▶ _The problem_
The line containing "(328, 428) = (537, 333): black" and every line after it, through the end of the records below: repeat them exactly, nothing more.

Dataset content: Begin

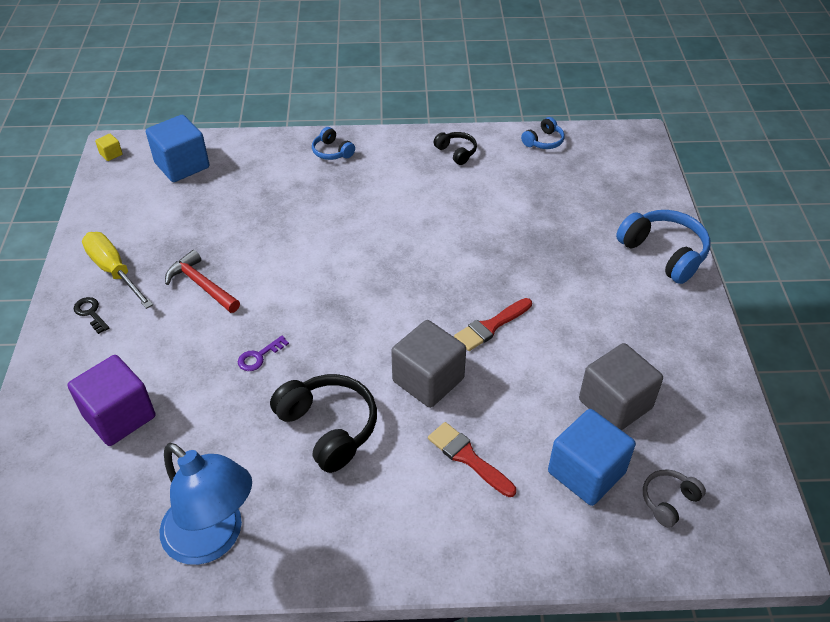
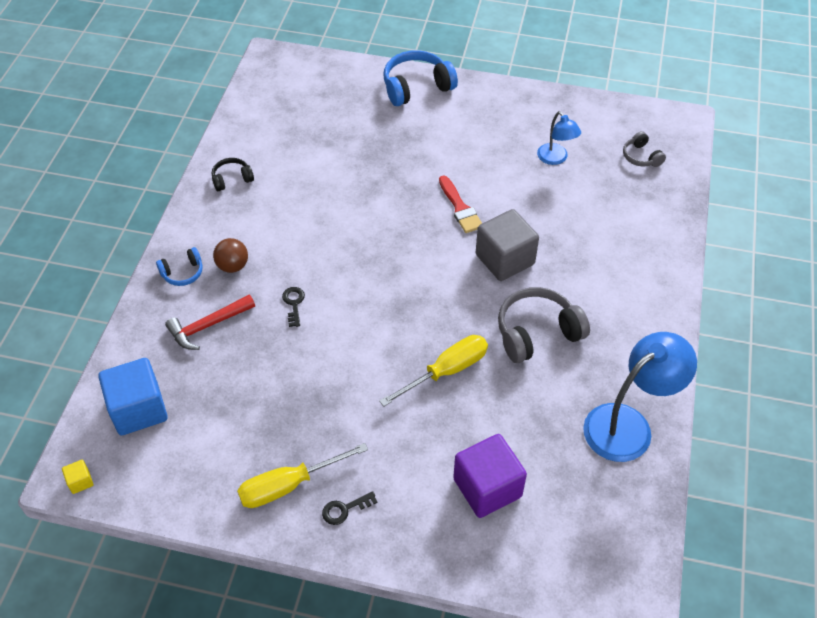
camera: 75 degrees left, 5 degrees up
(201, 285) = (339, 407): red hammer -> red hammer (208, 326)
(259, 356) = (446, 371): purple key -> yellow screwdriver
(316, 228) = (293, 304): none -> black key
(328, 428) = (537, 333): black headphones -> grey headphones
(350, 179) = (233, 266): none -> brown ball
(468, 457) = (584, 252): red brush -> none
(543, 141) = (246, 117): blue headphones -> none
(586, 472) = (610, 191): blue cube -> none
(615, 404) = (555, 158): grey cube -> blue lamp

Dataset content: End

▶ _Expected answer_
(328, 428) = (537, 333): black headphones -> grey headphones
(350, 179) = (233, 266): none -> brown ball
(468, 457) = (584, 252): red brush -> none
(543, 141) = (246, 117): blue headphones -> none
(586, 472) = (610, 191): blue cube -> none
(615, 404) = (555, 158): grey cube -> blue lamp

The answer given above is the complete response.